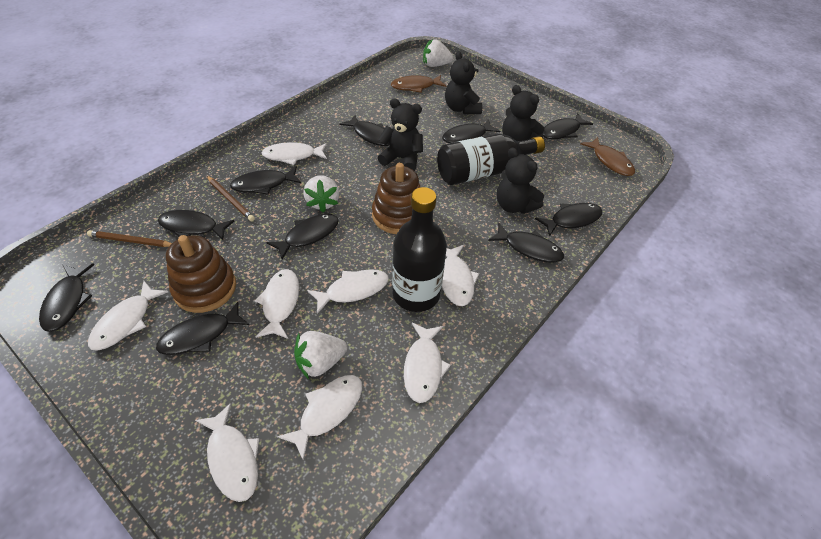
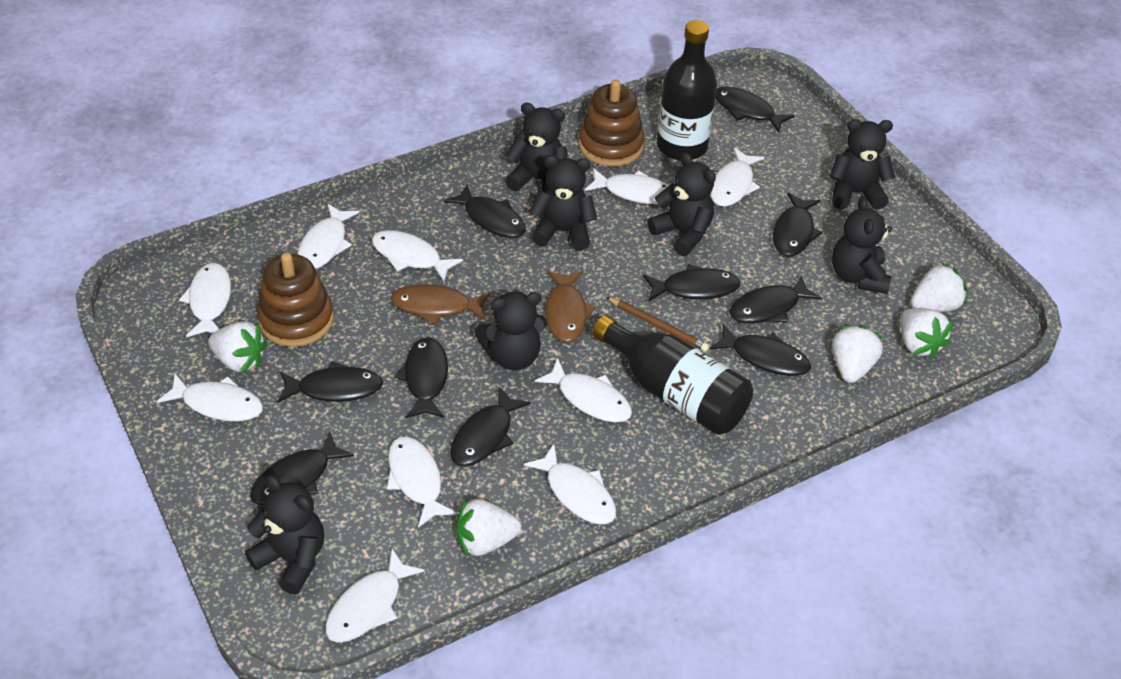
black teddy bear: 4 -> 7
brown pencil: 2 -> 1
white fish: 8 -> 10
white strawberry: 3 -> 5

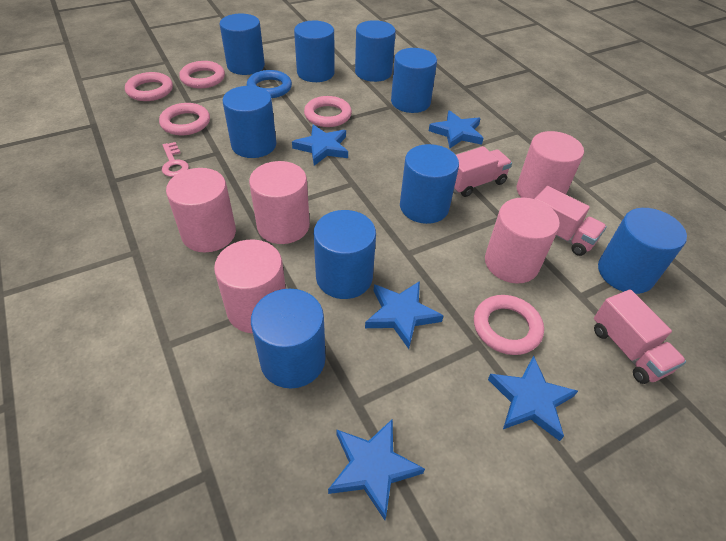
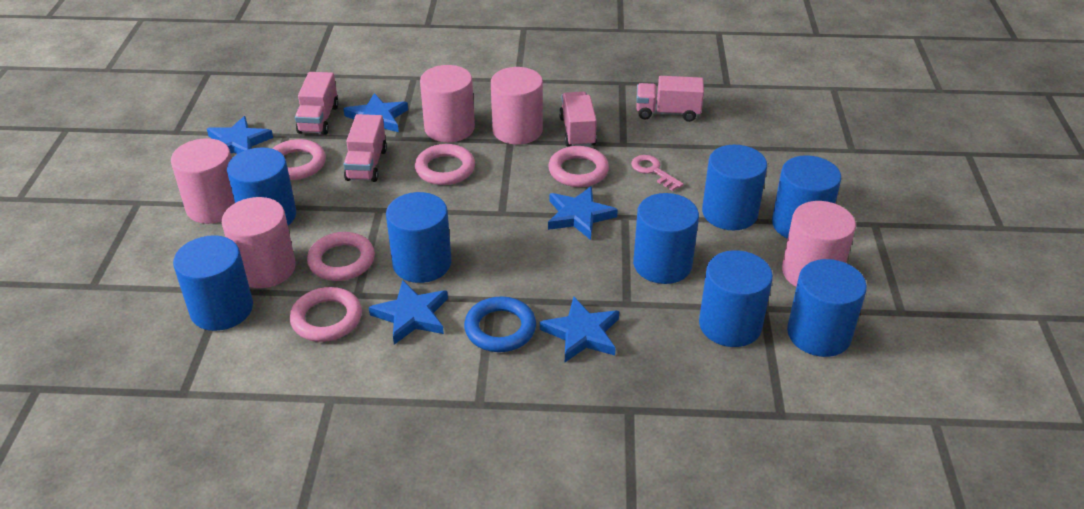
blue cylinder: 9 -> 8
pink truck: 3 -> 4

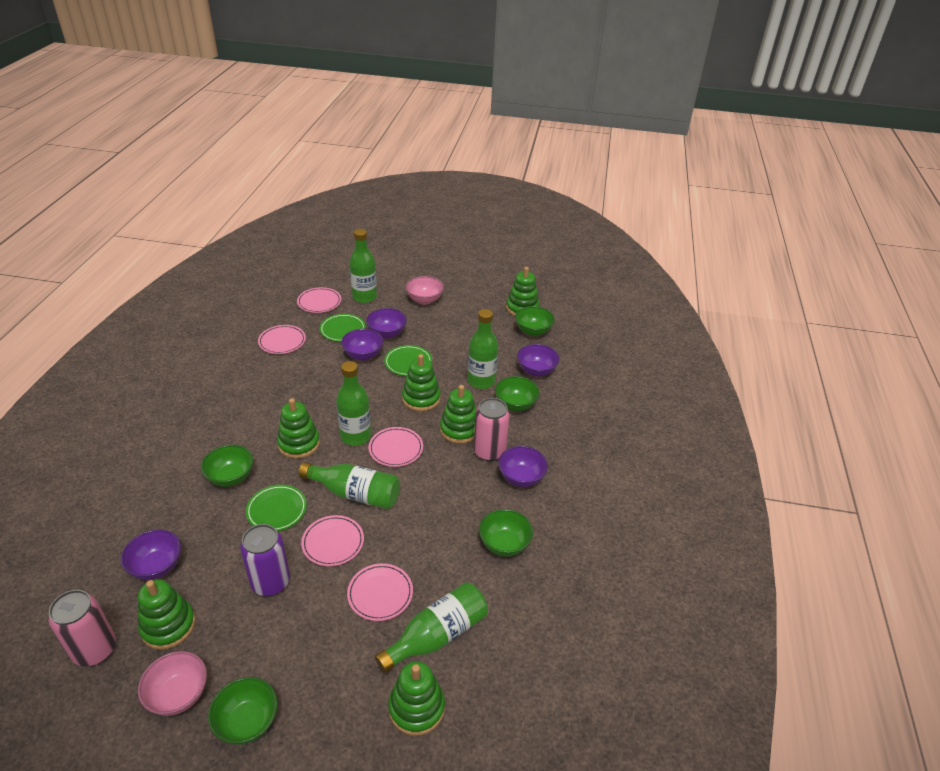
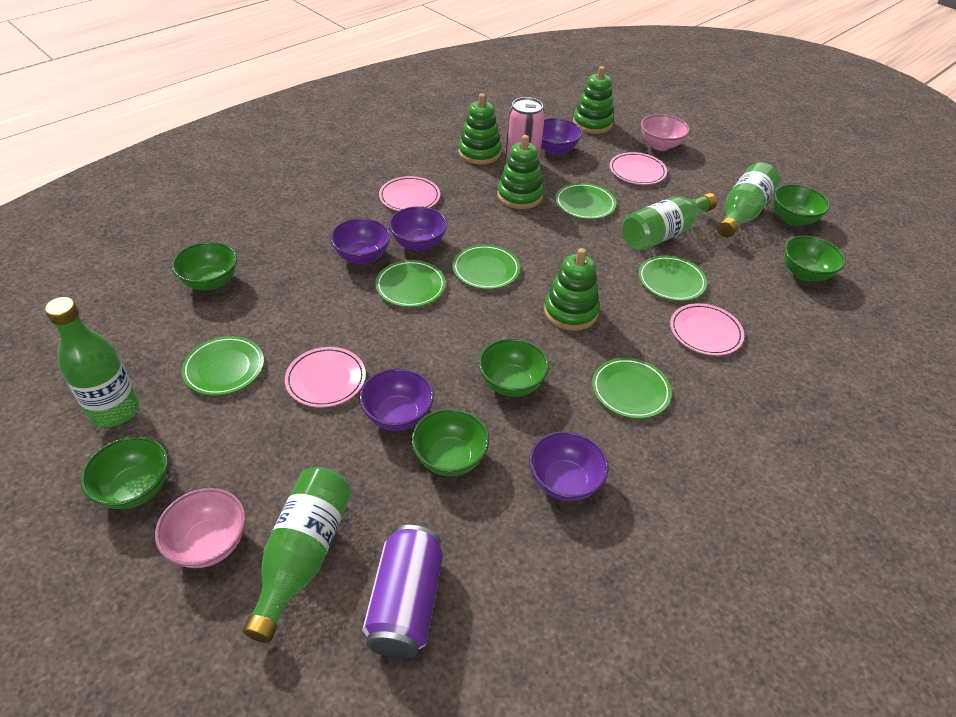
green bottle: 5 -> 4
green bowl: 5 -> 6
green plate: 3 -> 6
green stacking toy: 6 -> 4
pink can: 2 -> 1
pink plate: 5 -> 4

^^^^^^^^^^^^^^^^

_Your objective:_ Write out a verbatim copy of the lines from the line that contains "white strawberry: 3 -> 5" through the end of the entries above; pictures are not copied.

_Solved problem:_
white strawberry: 3 -> 5

blue cylinder: 9 -> 8
pink truck: 3 -> 4

green bottle: 5 -> 4
green bowl: 5 -> 6
green plate: 3 -> 6
green stacking toy: 6 -> 4
pink can: 2 -> 1
pink plate: 5 -> 4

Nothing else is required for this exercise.